──────── Data for this task
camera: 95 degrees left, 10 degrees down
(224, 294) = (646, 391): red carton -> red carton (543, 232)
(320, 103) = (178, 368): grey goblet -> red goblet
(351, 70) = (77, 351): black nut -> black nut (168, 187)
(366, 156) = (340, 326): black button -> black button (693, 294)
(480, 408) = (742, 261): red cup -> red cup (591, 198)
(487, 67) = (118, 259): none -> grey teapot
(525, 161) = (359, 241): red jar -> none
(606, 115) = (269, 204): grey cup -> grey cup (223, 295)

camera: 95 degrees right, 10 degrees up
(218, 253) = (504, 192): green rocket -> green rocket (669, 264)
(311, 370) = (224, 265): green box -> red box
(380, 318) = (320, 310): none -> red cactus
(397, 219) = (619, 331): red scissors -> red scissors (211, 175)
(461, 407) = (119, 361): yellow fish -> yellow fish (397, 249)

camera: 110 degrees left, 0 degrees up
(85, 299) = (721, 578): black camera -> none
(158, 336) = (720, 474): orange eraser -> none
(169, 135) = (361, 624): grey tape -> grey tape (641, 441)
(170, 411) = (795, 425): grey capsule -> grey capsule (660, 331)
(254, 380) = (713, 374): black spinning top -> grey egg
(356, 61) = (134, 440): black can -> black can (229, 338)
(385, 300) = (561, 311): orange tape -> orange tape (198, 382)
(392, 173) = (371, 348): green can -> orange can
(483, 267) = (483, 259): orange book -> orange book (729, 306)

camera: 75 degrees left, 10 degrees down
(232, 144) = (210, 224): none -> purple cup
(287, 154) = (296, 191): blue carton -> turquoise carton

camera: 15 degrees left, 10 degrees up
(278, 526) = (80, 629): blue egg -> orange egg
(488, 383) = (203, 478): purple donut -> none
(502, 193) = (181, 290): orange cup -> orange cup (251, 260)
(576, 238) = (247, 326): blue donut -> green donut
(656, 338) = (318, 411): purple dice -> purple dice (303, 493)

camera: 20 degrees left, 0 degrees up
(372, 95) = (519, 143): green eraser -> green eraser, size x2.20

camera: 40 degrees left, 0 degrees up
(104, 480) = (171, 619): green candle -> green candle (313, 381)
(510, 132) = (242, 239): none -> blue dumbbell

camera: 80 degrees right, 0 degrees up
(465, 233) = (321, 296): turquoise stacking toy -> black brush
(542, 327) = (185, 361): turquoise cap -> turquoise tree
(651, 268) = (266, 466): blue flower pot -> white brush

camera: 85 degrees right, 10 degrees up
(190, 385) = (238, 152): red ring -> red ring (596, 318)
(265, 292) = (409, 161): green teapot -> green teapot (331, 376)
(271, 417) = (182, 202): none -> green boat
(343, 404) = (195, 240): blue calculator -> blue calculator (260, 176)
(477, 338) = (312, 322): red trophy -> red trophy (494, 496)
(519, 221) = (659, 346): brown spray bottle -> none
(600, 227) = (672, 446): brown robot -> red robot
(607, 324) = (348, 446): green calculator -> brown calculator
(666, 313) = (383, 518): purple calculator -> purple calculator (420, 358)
────────────────
▸ **About this exercise**
Repeat all of the data exactly. Include every line.

▸ **Solution for this problem**
camera: 95 degrees left, 10 degrees down
(224, 294) = (646, 391): red carton -> red carton (543, 232)
(320, 103) = (178, 368): grey goblet -> red goblet
(351, 70) = (77, 351): black nut -> black nut (168, 187)
(366, 156) = (340, 326): black button -> black button (693, 294)
(480, 408) = (742, 261): red cup -> red cup (591, 198)
(487, 67) = (118, 259): none -> grey teapot
(525, 161) = (359, 241): red jar -> none
(606, 115) = (269, 204): grey cup -> grey cup (223, 295)

camera: 95 degrees right, 10 degrees up
(218, 253) = (504, 192): green rocket -> green rocket (669, 264)
(311, 370) = (224, 265): green box -> red box
(380, 318) = (320, 310): none -> red cactus
(397, 219) = (619, 331): red scissors -> red scissors (211, 175)
(461, 407) = (119, 361): yellow fish -> yellow fish (397, 249)

camera: 110 degrees left, 0 degrees up
(85, 299) = (721, 578): black camera -> none
(158, 336) = (720, 474): orange eraser -> none
(169, 135) = (361, 624): grey tape -> grey tape (641, 441)
(170, 411) = (795, 425): grey capsule -> grey capsule (660, 331)
(254, 380) = (713, 374): black spinning top -> grey egg
(356, 61) = (134, 440): black can -> black can (229, 338)
(385, 300) = (561, 311): orange tape -> orange tape (198, 382)
(392, 173) = (371, 348): green can -> orange can
(483, 267) = (483, 259): orange book -> orange book (729, 306)

camera: 75 degrees left, 10 degrees down
(232, 144) = (210, 224): none -> purple cup
(287, 154) = (296, 191): blue carton -> turquoise carton

camera: 15 degrees left, 10 degrees up
(278, 526) = (80, 629): blue egg -> orange egg
(488, 383) = (203, 478): purple donut -> none
(502, 193) = (181, 290): orange cup -> orange cup (251, 260)
(576, 238) = (247, 326): blue donut -> green donut
(656, 338) = (318, 411): purple dice -> purple dice (303, 493)

camera: 20 degrees left, 0 degrees up
(372, 95) = (519, 143): green eraser -> green eraser, size x2.20

camera: 40 degrees left, 0 degrees up
(104, 480) = (171, 619): green candle -> green candle (313, 381)
(510, 132) = (242, 239): none -> blue dumbbell

camera: 80 degrees right, 0 degrees up
(465, 233) = (321, 296): turquoise stacking toy -> black brush
(542, 327) = (185, 361): turquoise cap -> turquoise tree
(651, 268) = (266, 466): blue flower pot -> white brush

camera: 85 degrees right, 10 degrees up
(190, 385) = (238, 152): red ring -> red ring (596, 318)
(265, 292) = (409, 161): green teapot -> green teapot (331, 376)
(271, 417) = (182, 202): none -> green boat
(343, 404) = (195, 240): blue calculator -> blue calculator (260, 176)
(477, 338) = (312, 322): red trophy -> red trophy (494, 496)
(519, 221) = (659, 346): brown spray bottle -> none
(600, 227) = (672, 446): brown robot -> red robot
(607, 324) = (348, 446): green calculator -> brown calculator
(666, 313) = (383, 518): purple calculator -> purple calculator (420, 358)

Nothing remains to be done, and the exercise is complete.